(Data)
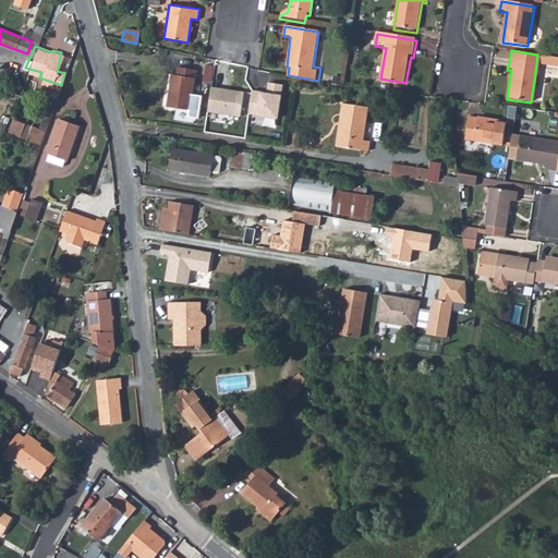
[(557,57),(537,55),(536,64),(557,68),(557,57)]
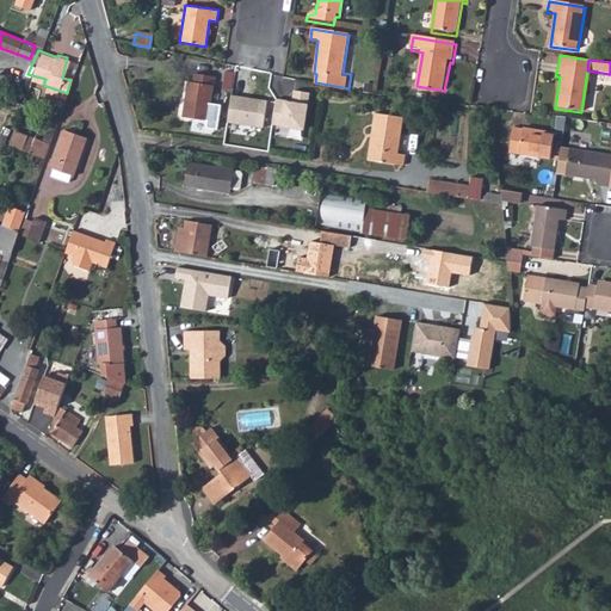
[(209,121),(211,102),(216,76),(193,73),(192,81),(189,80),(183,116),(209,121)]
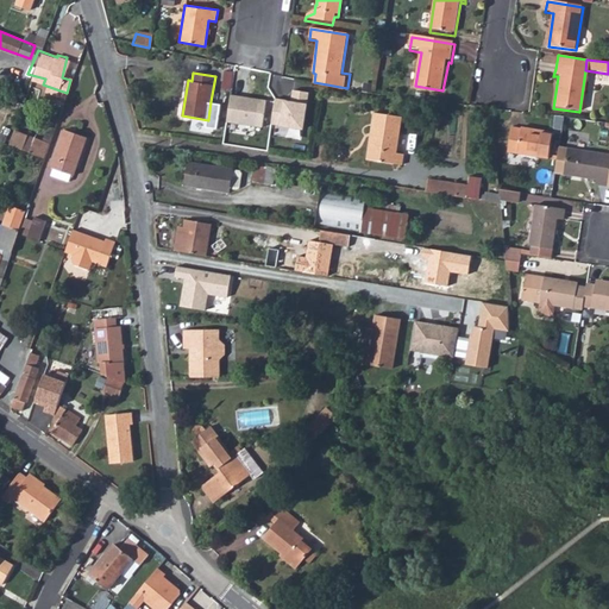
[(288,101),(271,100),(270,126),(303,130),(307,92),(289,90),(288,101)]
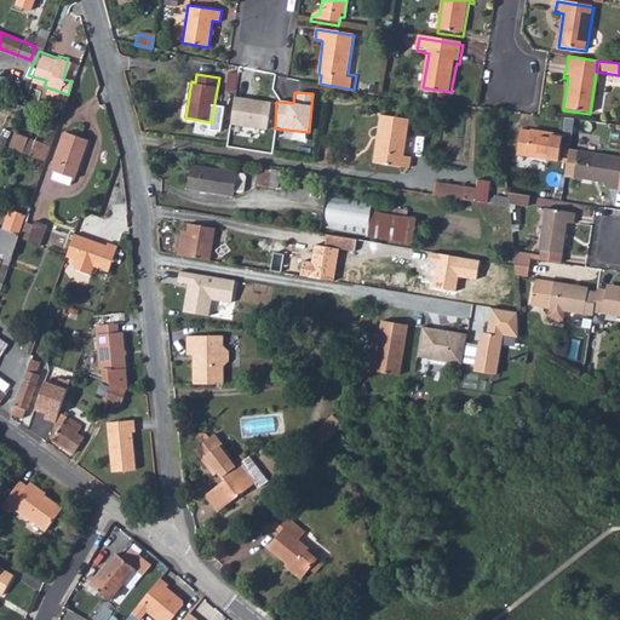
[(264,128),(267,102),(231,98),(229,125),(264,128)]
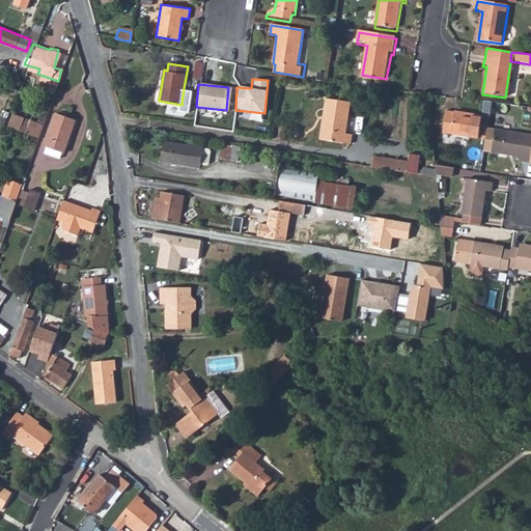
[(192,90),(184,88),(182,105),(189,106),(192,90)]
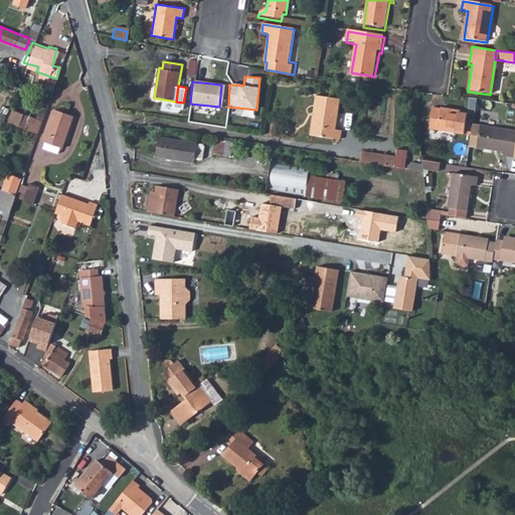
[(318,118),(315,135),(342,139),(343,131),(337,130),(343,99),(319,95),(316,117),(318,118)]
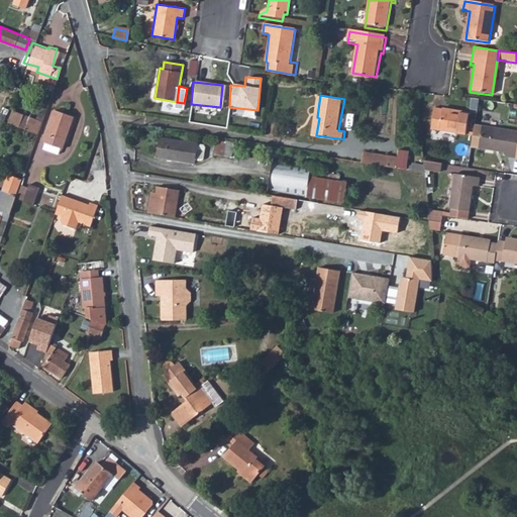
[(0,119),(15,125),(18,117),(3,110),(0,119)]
(End Data)
- [The problem]: All of the data above must be printed exactly, minus its pictures.

- [Answer below]:
[(557,57),(537,55),(536,64),(557,68),(557,57)]
[(209,121),(211,102),(216,76),(193,73),(192,81),(189,80),(183,116),(209,121)]
[(288,101),(271,100),(270,126),(303,130),(307,92),(289,90),(288,101)]
[(264,128),(267,102),(231,98),(229,125),(264,128)]
[(192,90),(184,88),(182,105),(189,106),(192,90)]
[(318,118),(315,135),(342,139),(343,131),(337,130),(343,99),(319,95),(316,117),(318,118)]
[(0,119),(15,125),(18,117),(3,110),(0,119)]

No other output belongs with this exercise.